_Information provided:_
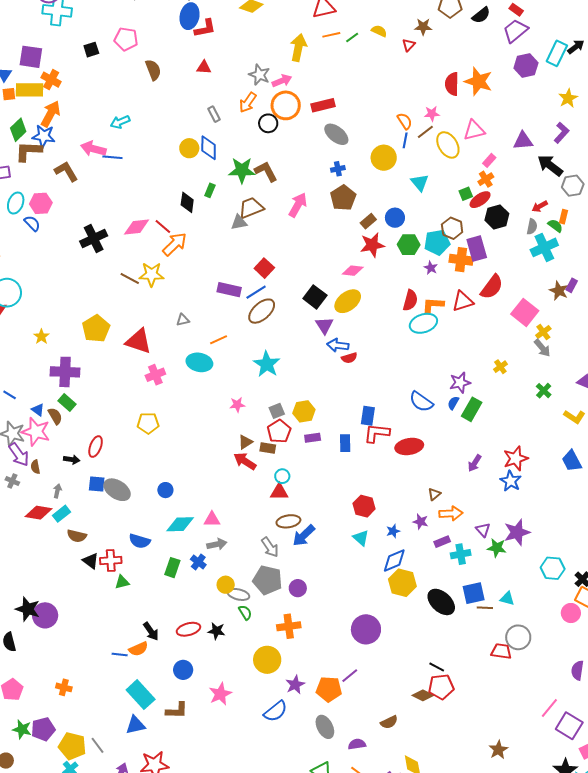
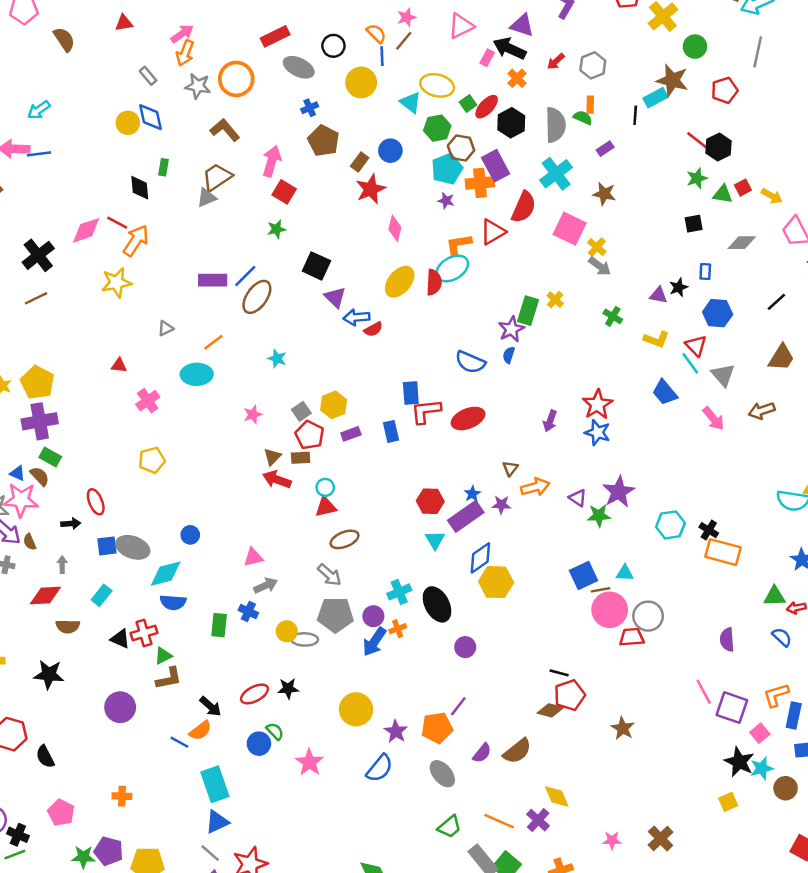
gray star: (259, 75) -> (198, 86), moved
pink arrow: (282, 81) -> (182, 34), moved
orange circle: (286, 105) -> (236, 79), moved
black circle: (268, 123) -> (333, 46), moved
purple triangle: (523, 141) -> (522, 25), turned 35
yellow ellipse: (448, 145) -> (437, 85), moved, turned -32
black arrow: (550, 165) -> (509, 48), moved
green star: (242, 170) -> (277, 229), moved, size x0.6
orange cross: (486, 179) -> (517, 78), moved
red arrow: (540, 206) -> (556, 61), moved
gray semicircle: (532, 227) -> (555, 125), size x1.8
green hexagon: (409, 245) -> (437, 128), moved
cyan cross: (544, 247) -> (556, 174), moved
red square: (264, 268) -> (284, 192), moved
pink diamond: (353, 271) -> (395, 228), moved, turned -70
brown line: (130, 279) -> (36, 298), moved, turned -42
purple rectangle: (572, 285) -> (605, 149), moved, turned 40
red semicircle: (410, 300) -> (434, 282), moved
yellow ellipse: (348, 301) -> (400, 282), moved
yellow pentagon: (96, 329) -> (37, 382), moved
red triangle: (139, 341) -> (119, 365), size x0.5
cyan star: (267, 364) -> (277, 359), size x0.6
green rectangle: (472, 409) -> (528, 311), moved
red ellipse: (96, 447) -> (96, 502), turned -30
cyan rectangle: (61, 514) -> (102, 595), moved
cyan diamond: (180, 524) -> (166, 574), moved
blue star: (393, 531) -> (472, 494), moved
blue arrow: (304, 535) -> (374, 642), moved
brown semicircle: (77, 536) -> (68, 626), moved
cyan triangle: (361, 538) -> (435, 540), turned 30
purple rectangle: (442, 542) -> (466, 516), moved, size x1.8
cyan cross: (461, 554) -> (399, 592), moved
black ellipse: (441, 602) -> (437, 604), moved, turned 32
black star: (28, 609) -> (49, 674), moved
green semicircle: (245, 612) -> (275, 731), moved
pink circle: (571, 613) -> (610, 610), moved, size x1.5
purple circle: (45, 615) -> (120, 707), moved
orange cross: (289, 626) -> (398, 629), moved, size x0.6
purple circle: (366, 629) -> (465, 647), size x0.6
blue line: (120, 654) -> (179, 742), turned 35
cyan rectangle: (141, 695) -> (215, 784), turned 36
pink line: (549, 708) -> (704, 692), turned -55
brown L-shape: (177, 710) -> (169, 678), moved
brown semicircle: (389, 722) -> (517, 751), size x1.4
purple pentagon: (43, 729) -> (109, 851), turned -30
purple semicircle: (357, 744) -> (482, 753), moved, turned 150
gray line: (98, 745) -> (210, 853), moved
brown star: (498, 750) -> (623, 728), moved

_Work order:_ In the listing above, find the line containing "pink line: (549, 708)" and the line containing "gray line: (98, 745) -> (210, 853), moved". Output them and every line between, exactly, and nothing else.

_Solved problem:_
pink line: (549, 708) -> (704, 692), turned -55
brown L-shape: (177, 710) -> (169, 678), moved
brown semicircle: (389, 722) -> (517, 751), size x1.4
purple pentagon: (43, 729) -> (109, 851), turned -30
purple semicircle: (357, 744) -> (482, 753), moved, turned 150
gray line: (98, 745) -> (210, 853), moved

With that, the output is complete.